[What the task asks] Starting at the line that holds "none -> tan round brick D10 level 1", reproduce each line exactly up to and including the last line of the records below. Pictures stay out.

[Supplied records]
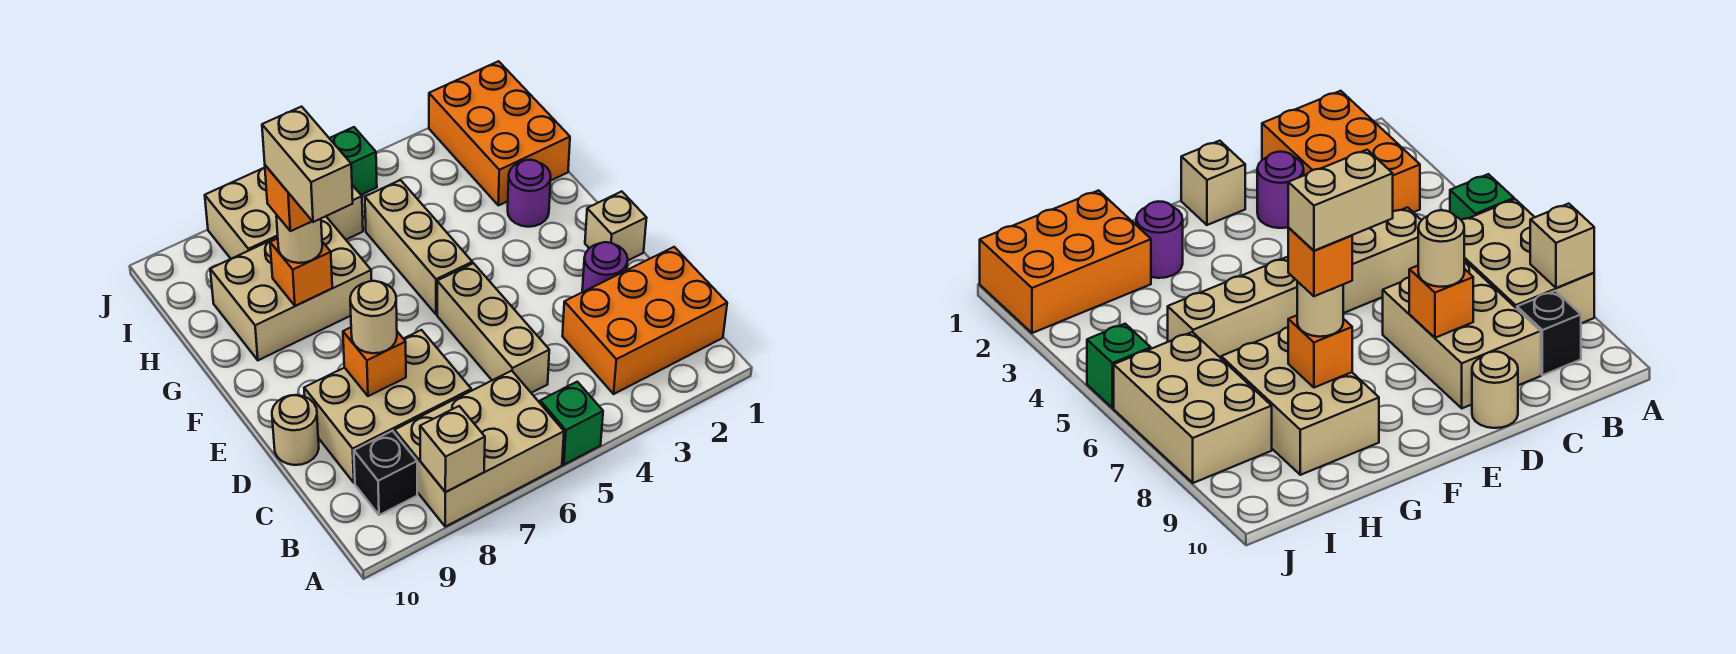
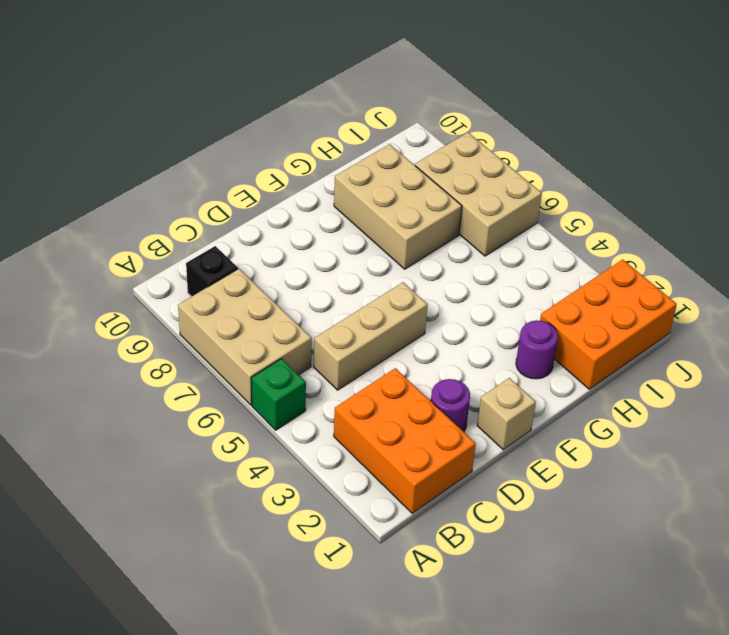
none -> tan brick C7:D9 level 1
none -> tan round brick D10 level 1
none -> tan brick F5:H5 level 1

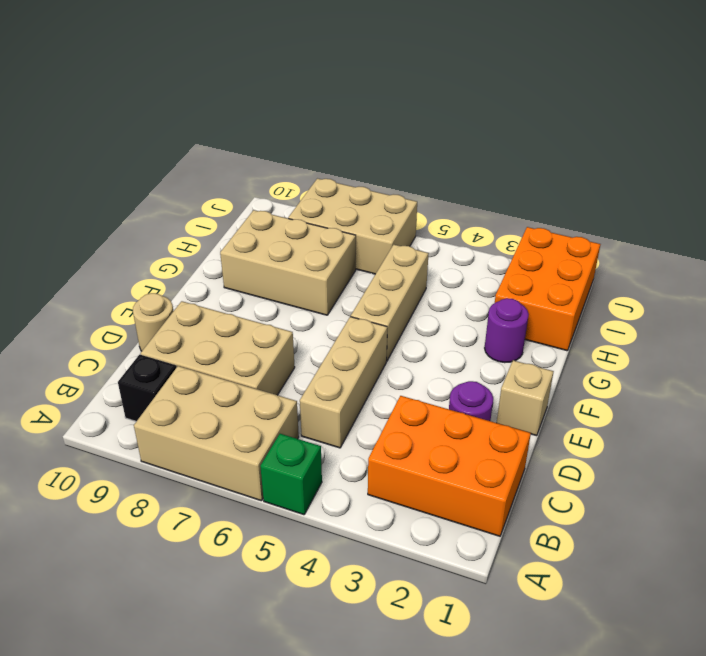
none -> green brick J5 level 1
none -> tan brick A8 level 2
none -> orange brick D8 level 2

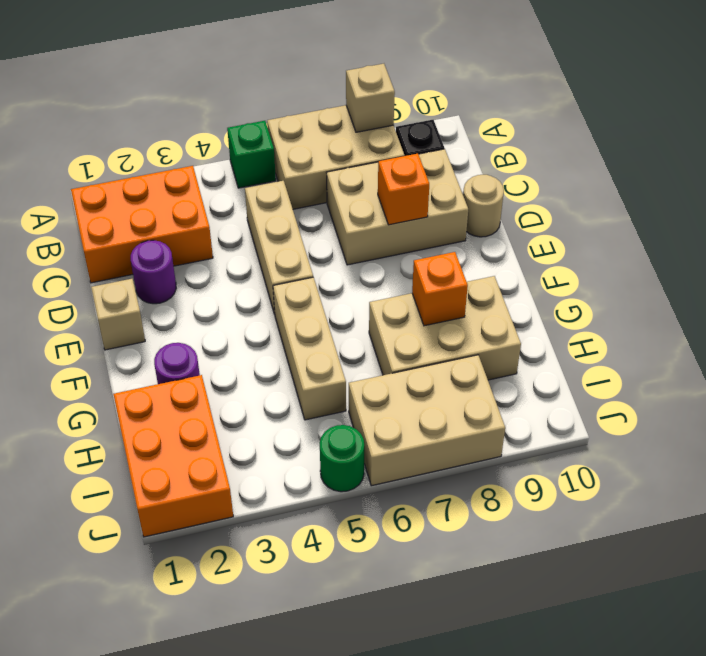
green round brick J5 level 1 -> green brick J5 level 1
none -> tan round brick D8 level 3
none -> tan round brick G8 level 3
none -> orange brick G8 level 4

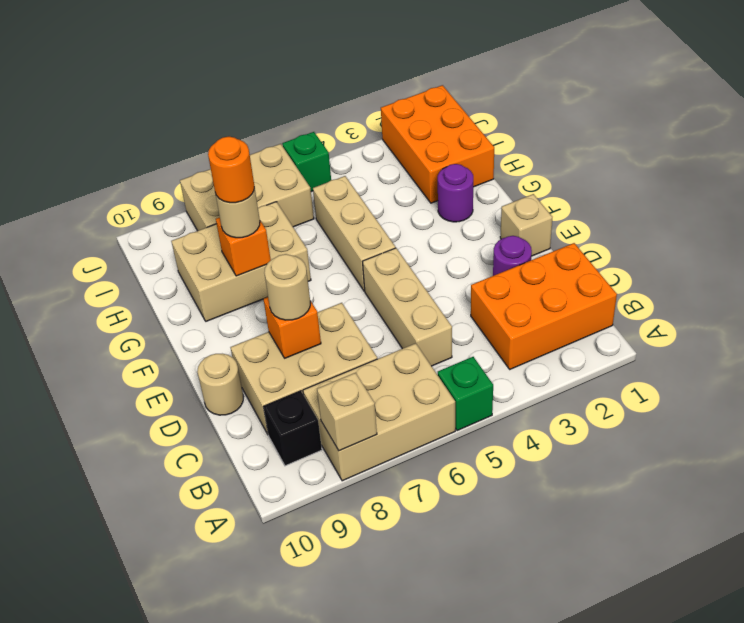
orange round brick G8 level 4 -> orange brick G8 level 4
none -> tan brick F8:G8 level 5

[Result]
none -> tan round brick D10 level 1
none -> tan brick F5:H5 level 1

none -> green brick J5 level 1
none -> tan brick A8 level 2
none -> orange brick D8 level 2

green round brick J5 level 1 -> green brick J5 level 1
none -> tan round brick D8 level 3
none -> tan round brick G8 level 3
none -> orange brick G8 level 4

orange round brick G8 level 4 -> orange brick G8 level 4
none -> tan brick F8:G8 level 5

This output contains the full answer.